_ABOUT THIS TASK_.
This exercise calls for every record to be returned exactly, with pictures removed.

_MATERIAL FOR THIS EXERCISE_.
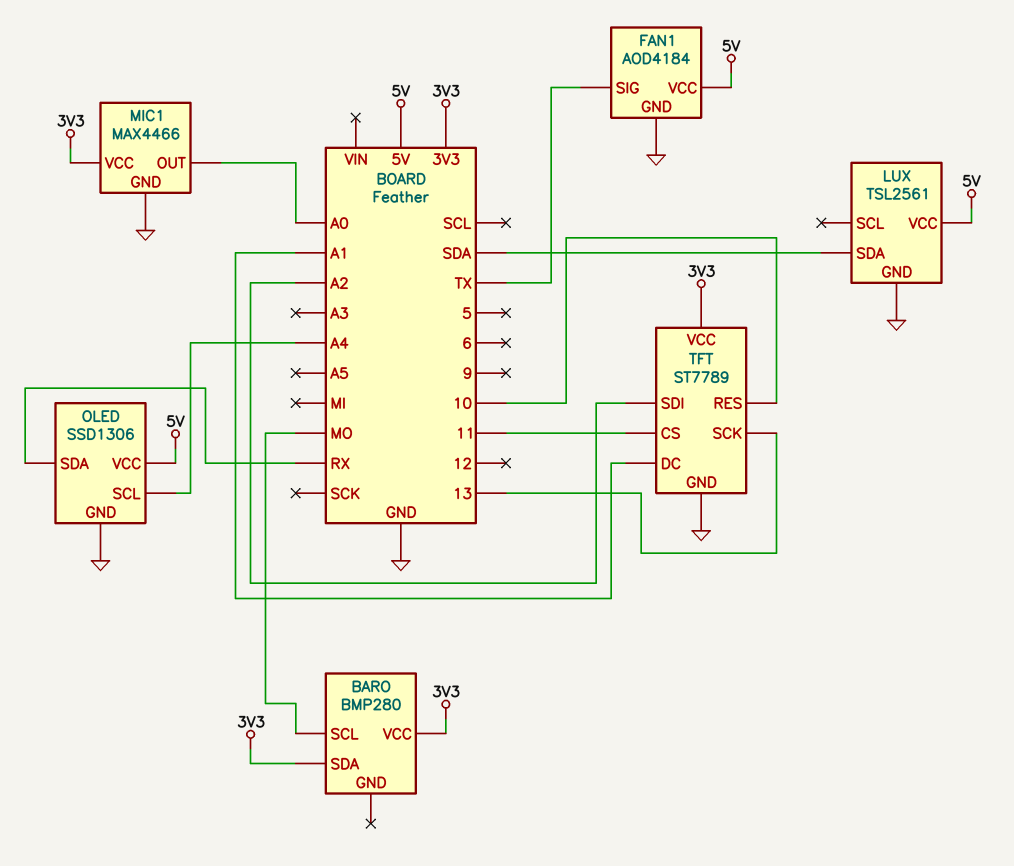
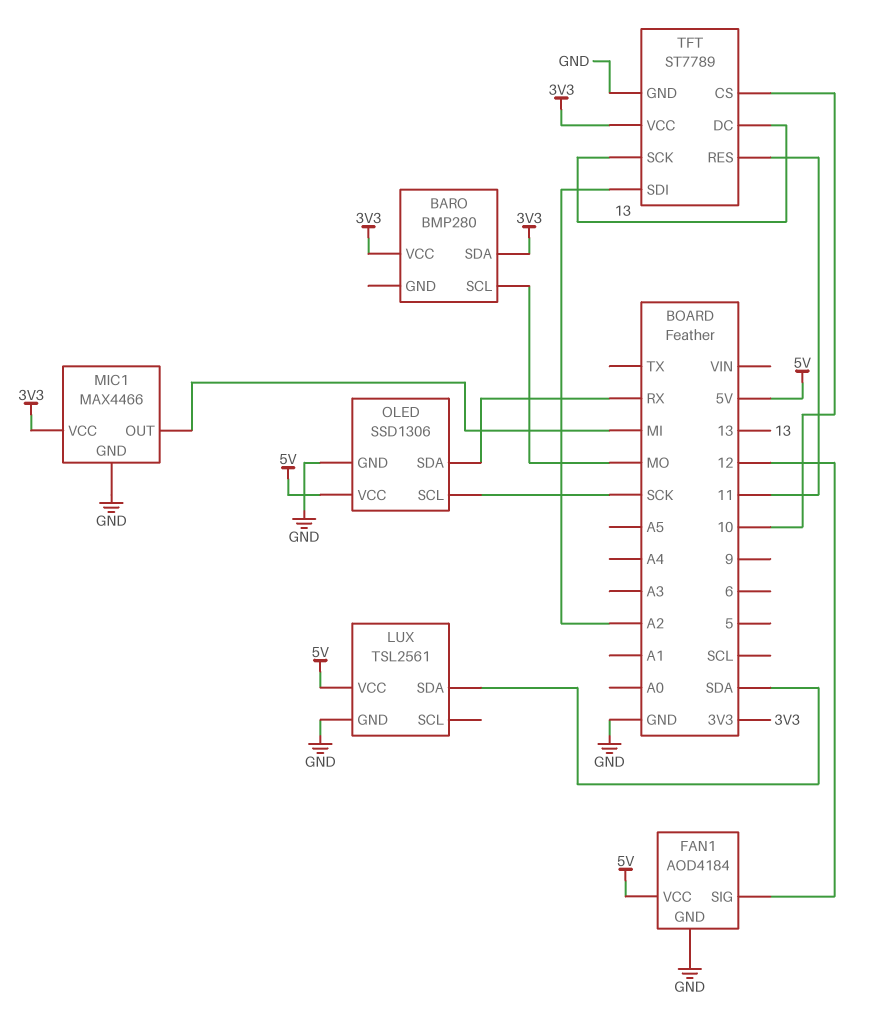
FAN1 pin SIG: TX -> 12
MIC1 pin OUT: A0 -> MI
OLED pin SCL: A4 -> SCK
TFT pin CS: 11 -> 10
TFT pin DC: A1 -> 13
TFT pin RES: 10 -> 11

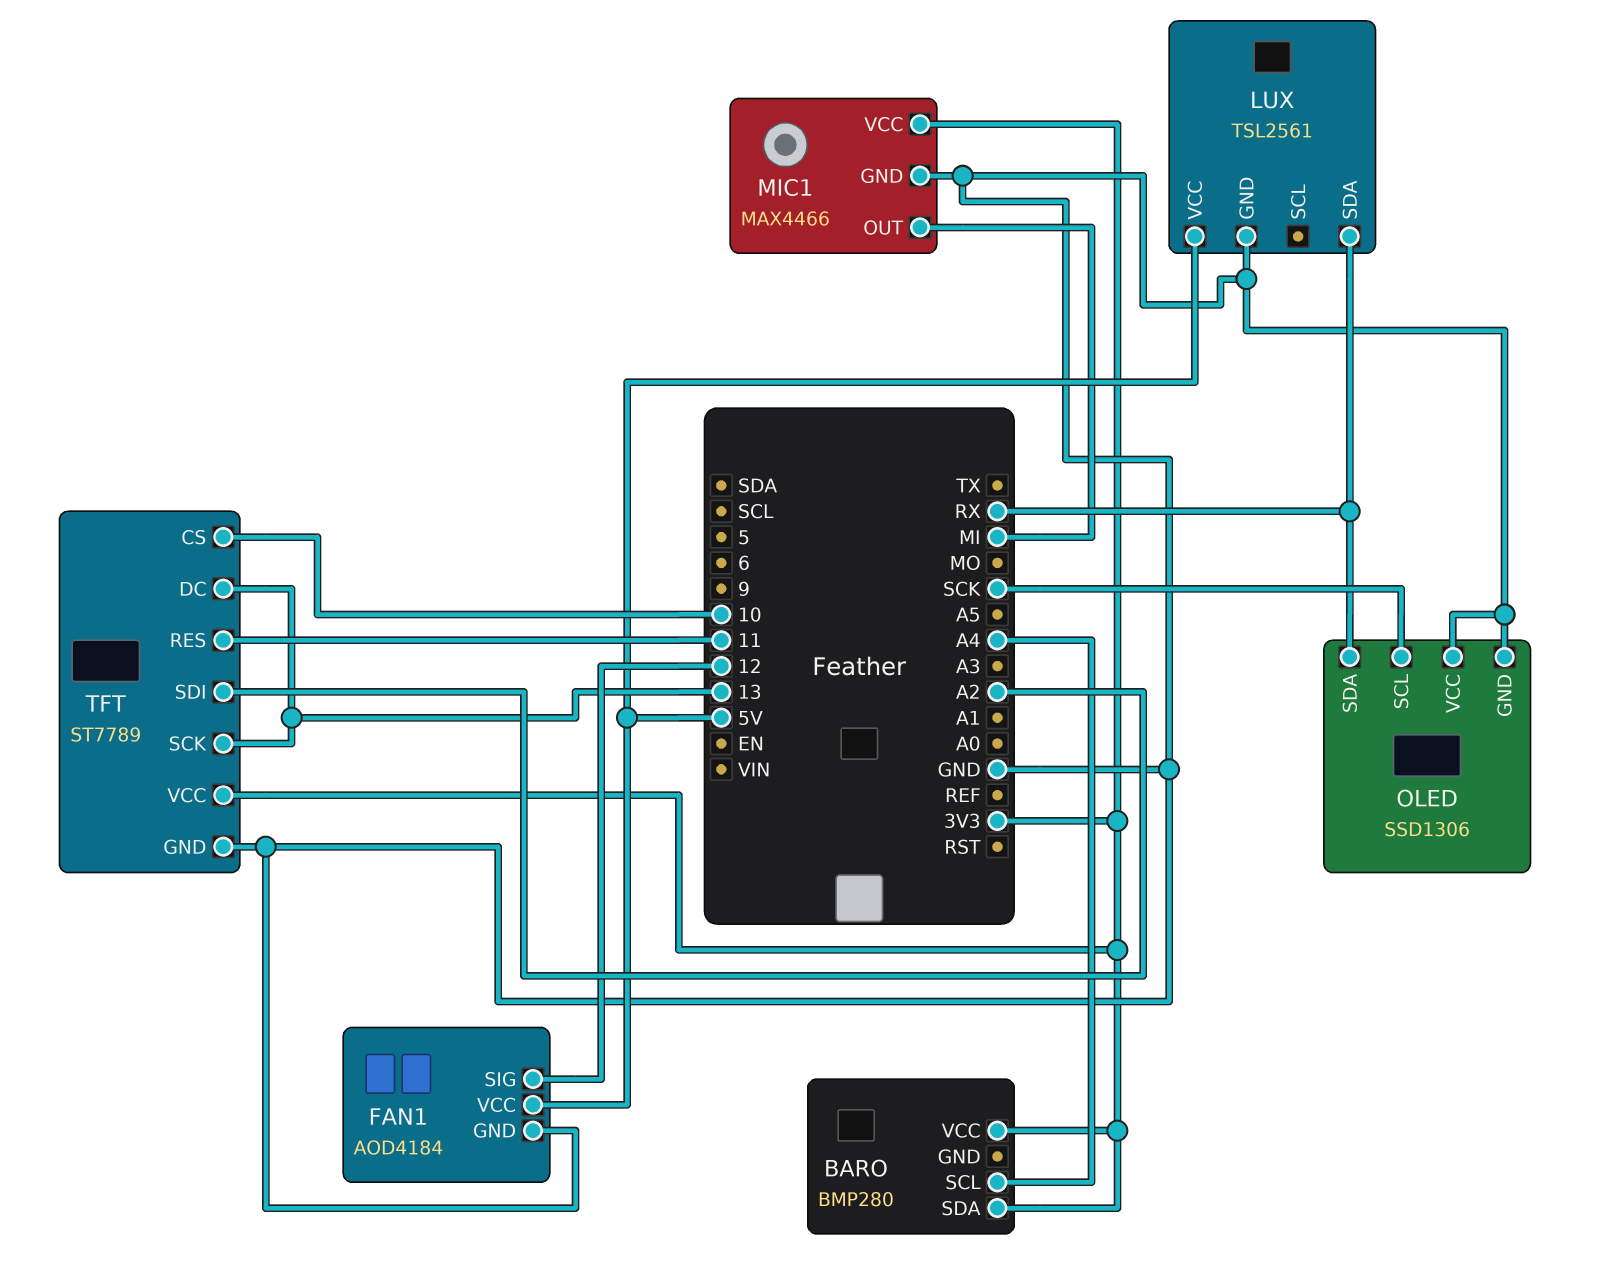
BARO pin SCL: MO -> A4
LUX pin SDA: SDA -> RX
OLED pin VCC: 5V -> GND

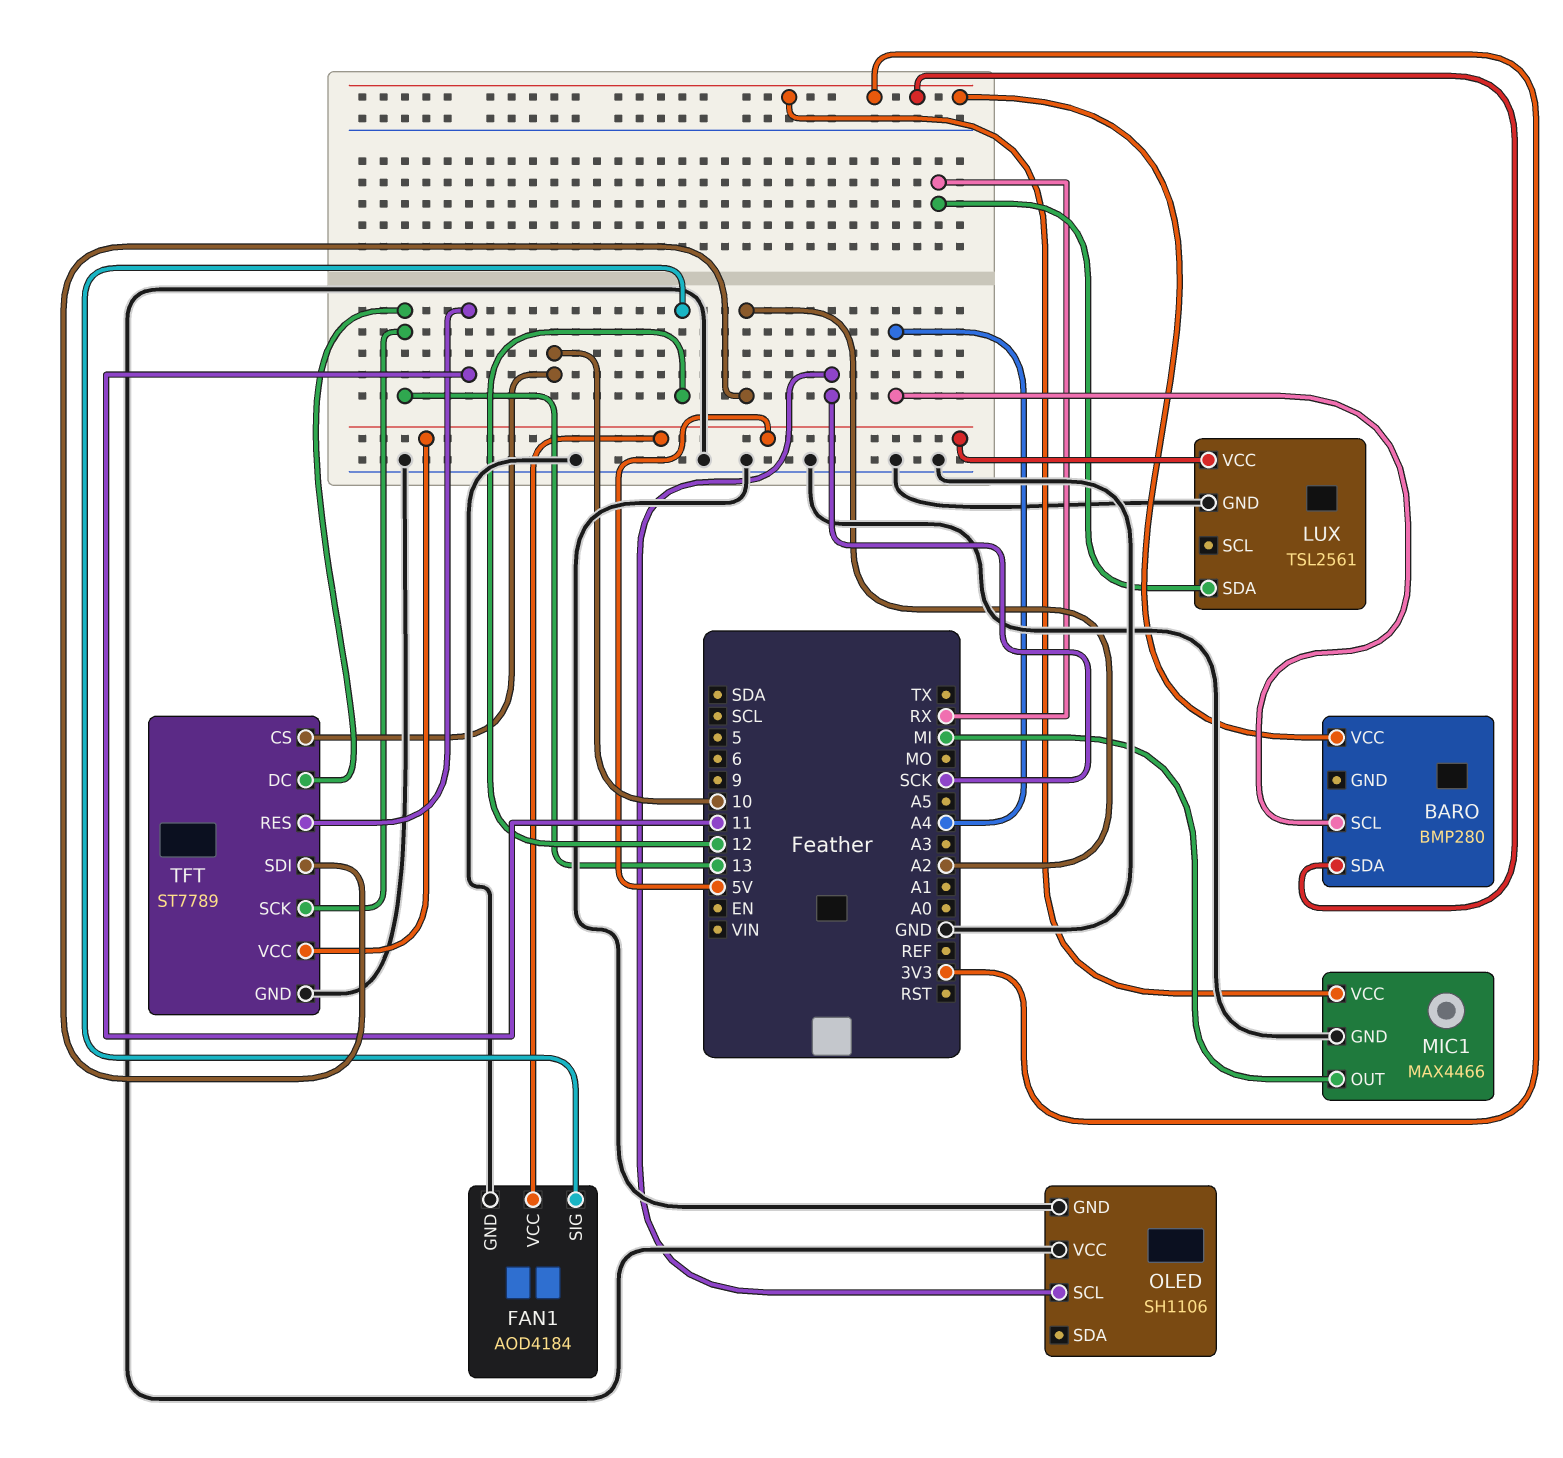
OLED: SSD1306 -> SH1106
OLED pin SDA: RX -> none
TFT pin VCC: 3V3 -> 5V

_EXERCISE RESPONSE_.
FAN1 pin SIG: TX -> 12
MIC1 pin OUT: A0 -> MI
OLED pin SCL: A4 -> SCK
TFT pin CS: 11 -> 10
TFT pin DC: A1 -> 13
TFT pin RES: 10 -> 11

BARO pin SCL: MO -> A4
LUX pin SDA: SDA -> RX
OLED pin VCC: 5V -> GND

OLED: SSD1306 -> SH1106
OLED pin SDA: RX -> none
TFT pin VCC: 3V3 -> 5V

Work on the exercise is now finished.